▸ **Задание**
Покажите все строки записей ниже, где встречается слово «autoBeamOff». Регистр букв учитывается.

▸ **Извлечённые данные**
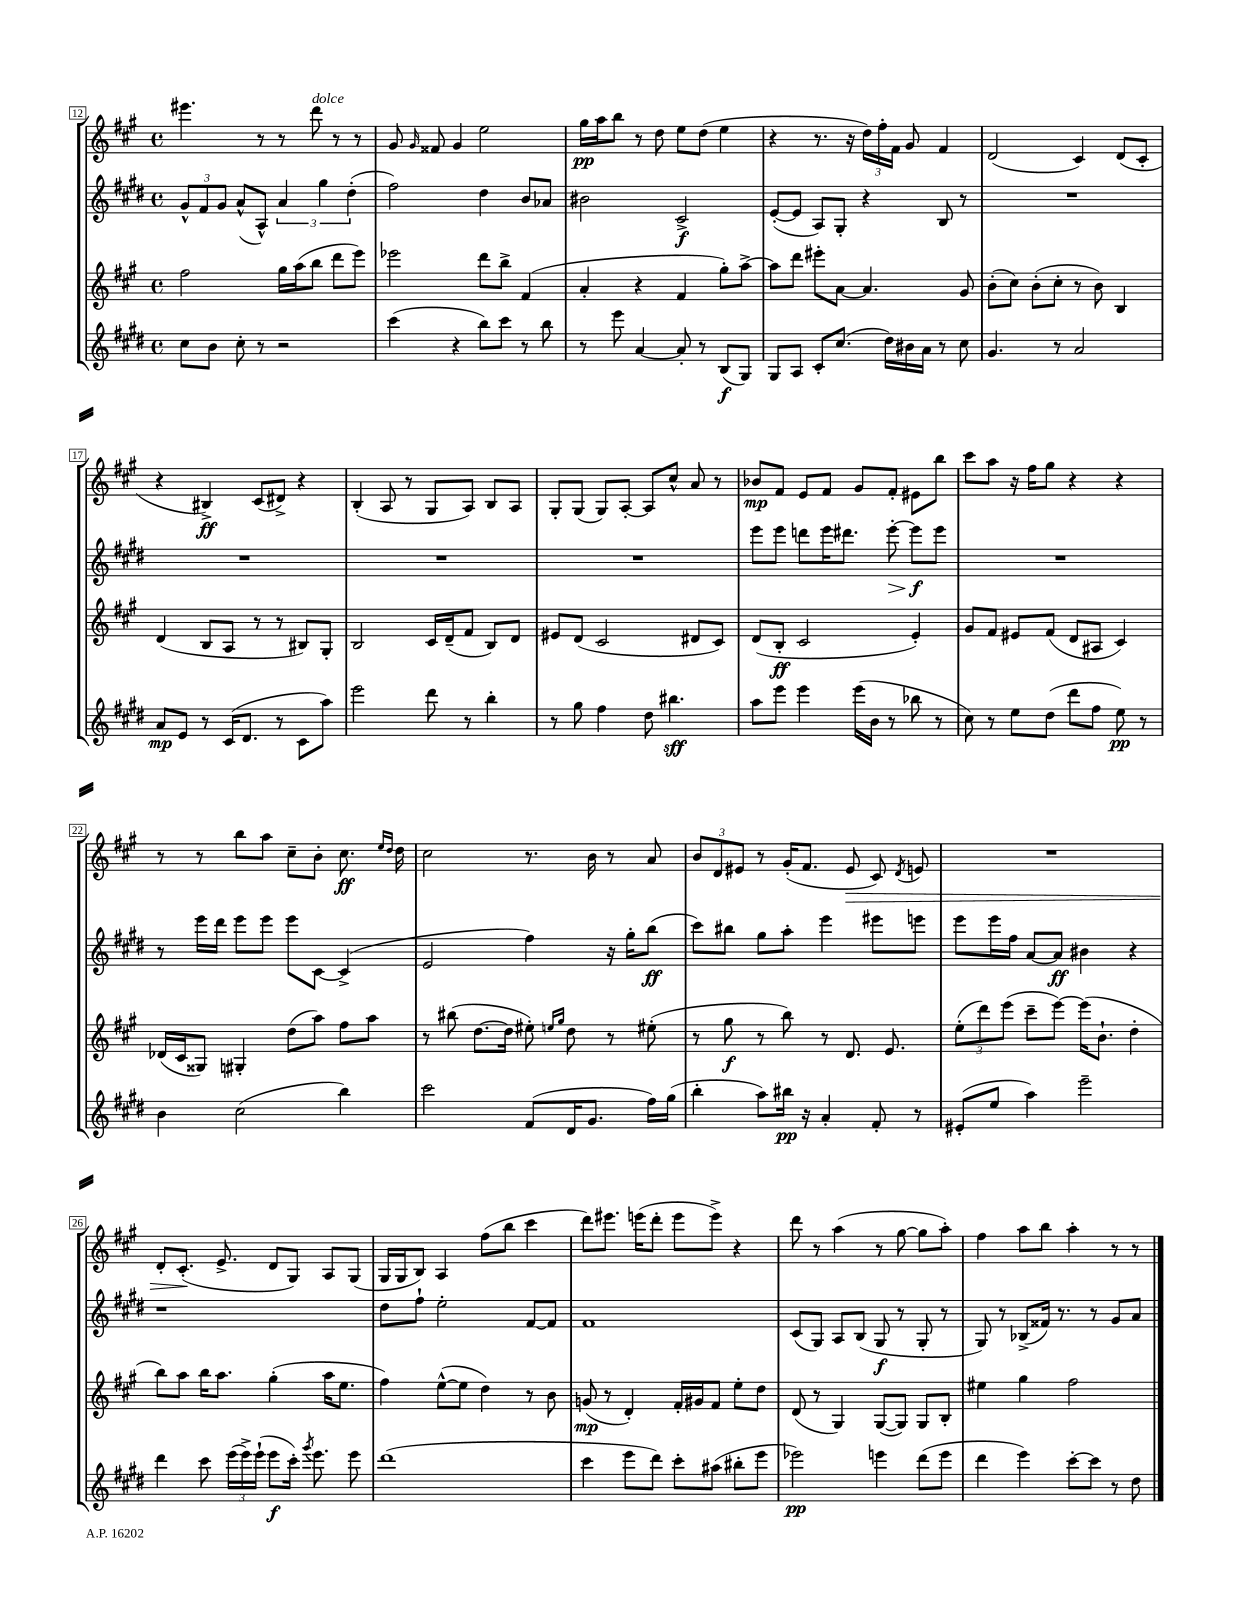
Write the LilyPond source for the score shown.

<<
\new StaffGroup <<
\new Staff = "s0" {
    \clef treble \key a \major \defaultTimeSignature \time 4/4
    \autoBeamOff eis'''4. r8 r8 d'''8^\markup { \italic "dolce" } r8 r8 |
    gis'8 \grace { gis'16 } fisis'8 gis'4 e''2 |
    gis''16[\pp a''16 b''8] r8 d''8 e''8[ d''8]( e''4 |
    r4 r8. r16 \tuplet 3/2 { d''16[) fis''16-. fis'16] } gis'8 fis'4 |
    d'2( cis'4) d'8[( cis'8]-. |
    r4 bis4->\ff) cis'8[( dis'8]->) r4 |
    b4-.( a8 r8 gis8[ a8]) b8[ a8] |
    gis8[-. gis8]( gis8[) a8]~-. a8[ cis''8]-^ a'8 r8 |
    bes'8[\mp fis'8] e'8[ fis'8] gis'8[ fis'8]-. eis'8[ b''8] |
    cis'''8[ a''8] r16 fis''16[ gis''8] r4 r4 |
    r8 r8 b''8[ a''8] cis''8[-- b'8]-. cis''8.\ff \grace { e''16[ d''16] } d''16 |
    cis''2 r8. b'16 r8 a'8 |
    \tuplet 3/2 { b'8[ d'8 eis'8] } r8 gis'16[-.( fis'8.] eis'8\> cis'8) \acciaccatura { d'8 } e'8 |
    R1 |
    d'8[-. cis'8.]-.\!( e'8.-> d'8[ gis8]) a8[ gis8]( |
    gis16[ gis16 b8]) a4 fis''8[( b''8] cis'''4 |
    d'''8[) eis'''8.] e'''16[( d'''8]-. e'''8[ e'''8]->) r4 |
    d'''8 r8 a''4( r8 gis''8~ gis''8[ a''8]-.) |
    fis''4 a''8[ b''8] a''4-. r8 r8 \bar "|." |
}
\new Staff = "s1" {
    \clef treble \key e \major \defaultTimeSignature \time 4/4
    \autoBeamOff \tuplet 3/2 { gis'8[-^ fis'8 gis'8] } a'8[-^( a8]-^) \tuplet 3/2 { a'4 gis''4 dis''4-.( } |
    fis''2) dis''4 b'8[ aes'8] |
    bis'2 cis'2->\f |
    e'8[~-.( e'8] a8[) gis8]-. r4 b8 r8 |
    R1 |
    R1 |
    R1 |
    R1 |
    e'''8[ e'''8] d'''8[ e'''16 dis'''8.] e'''8~-.\> e'''8[\f\! e'''8] |
    R1 |
    r8 e'''16[ dis'''16] e'''8[ e'''8] e'''8[ cis'8]~ cis'4->( |
    e'2 fis''4) r16 gis''16[-. b''8]\ff( |
    cis'''8[) bis''8] gis''8[ a''8]-. e'''4 eis'''8[ e'''8] |
    e'''8[ e'''16 fis''16] a'8[~ a'8]\ff bis'4 r4 |
    r1 |
    dis''8[ fis''8]-! e''2-. fis'8[~ fis'8] |
    fis'1 |
    cis'8[( gis8]) a8[ b8]( gis8\f r8 gis8-. r8 |
    gis8) r8 bes8[->( fisis'16]) r8. r8 gis'8[ a'8] \bar "|." |
}
\new Staff = "s2" {
    \clef treble \key a \major \defaultTimeSignature \time 4/4
    \autoBeamOff fis''2 gis''16[ a''16( b''8] d'''8[ e'''8]) |
    ees'''2 d'''8[ b''8]-> fis'4( |
    a'4-. r4 fis'4 gis''8[-.) a''8]~-> |
    a''8[ d'''8] eis'''8[-. a'8]~ a'4. gis'8 |
    b'8[-.( cis''8]) b'8[-.( cis''8]-. r8 b'8) b4 |
    d'4( b8[ a8] r8 r8 bis8[) gis8]-. |
    b2 cis'16[ d'16--( fis'8] b8[) d'8] |
    eis'8[ d'8]( cis'2 dis'8[ cis'8]) |
    d'8[( b8]-.\ff cis'2 e'4-.) |
    gis'8[ fis'8] eis'8[ fis'8]( d'8[ ais8] cis'4) |
    des'16[( cis'16 gisis8]) gis4-. d''8[( a''8]) fis''8[ a''8] |
    r8 bis''8( d''8.[~ d''16] eis''8-.) \grace { e''16[ gis''16] } d''8 r8 eis''8-.( |
    r8 gis''8\f r8 b''8) r8 d'8. e'8. |
    \tuplet 3/2 { e''8[-.( d'''8) e'''8]( } cis'''8[-- e'''8]~) e'''16[( b'8.]-! d''4-. |
    b''8[) a''8] b''16[ a''8.] gis''4-.( a''16[ e''8.] |
    fis''4) e''8[~-^( e''8] d''4) r8 b'8 |
    g'8\mp( r8 d'4-.) fis'16[-. gis'16 fis'8] e''8[-. d''8] |
    d'8( r8 gis4) gis8[~( gis8]) gis8[ b8]-. |
    eis''4 gis''4 fis''2 \bar "|." |
}
\new Staff = "s3" {
    \clef treble \key e \major \defaultTimeSignature \time 4/4
    \autoBeamOff cis''8[ b'8] cis''8-. r8 r2 |
    cis'''4( r4 b''8[) cis'''8] r8 b''8 |
    r8 e'''8 a'4~ a'8-. r8 b8[\f( gis8]) |
    gis8[ a8] cis'8[-. cis''8.]( dis''16[) bis'16 a'16] r8 cis''8 |
    gis'4. r8 a'2 |
    a'8[\mp e'8] r8 cis'16[( dis'8.] r8 cis'8[ a''8]) |
    e'''2 dis'''8 r8 b''4-. |
    r8 gis''8 fis''4 dis''8 bis''4.\sff |
    a''8[ e'''8] e'''4 e'''16[( b'16] r8 bes''8 r8 |
    cis''8) r8 e''8[ dis''8]( dis'''8[ fis''8] e''8\pp) r8 |
    b'4 cis''2( b''4) |
    cis'''2 fis'8[( dis'16 gis'8.] fis''16[) gis''16]( |
    b''4-. a''8[) bis''16]\pp r16 a'4-. fis'8-. r8 |
    eis'8[-.( e''8] a''4) e'''2-- |
    dis'''4 cis'''8 \tuplet 3/2 { e'''16[( e'''16->) e'''16]-!( } e'''8[\f cis'''16]-.) \acciaccatura { gis'''8 } e'''8. e'''8 |
    dis'''1( |
    cis'''4 e'''8[ dis'''8]) cis'''8[-. ais''8]( bis''8[-. e'''8] |
    ees'''2\pp) e'''4 dis'''8[( e'''8] |
    dis'''4 e'''4) cis'''8[~-. cis'''8] r8 dis''8 \bar "|." |
}
>>
>>
\layout { \context { \Score currentBarNumber = #12 \override BarNumber.stencil = #(make-stencil-boxer 0.1 0.3 ly:text-interface::print) } }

▸ **Ответ к упражнению**
    \autoBeamOff eis'''4. r8 r8 d'''8^\markup { \italic "dolce" } r8 r8 |
    \autoBeamOff \tuplet 3/2 { gis'8[-^ fis'8 gis'8] } a'8[-^( a8]-^) \tuplet 3/2 { a'4 gis''4 dis''4-.( } |
    \autoBeamOff fis''2 gis''16[ a''16( b''8] d'''8[ e'''8]) |
    \autoBeamOff cis''8[ b'8] cis''8-. r8 r2 |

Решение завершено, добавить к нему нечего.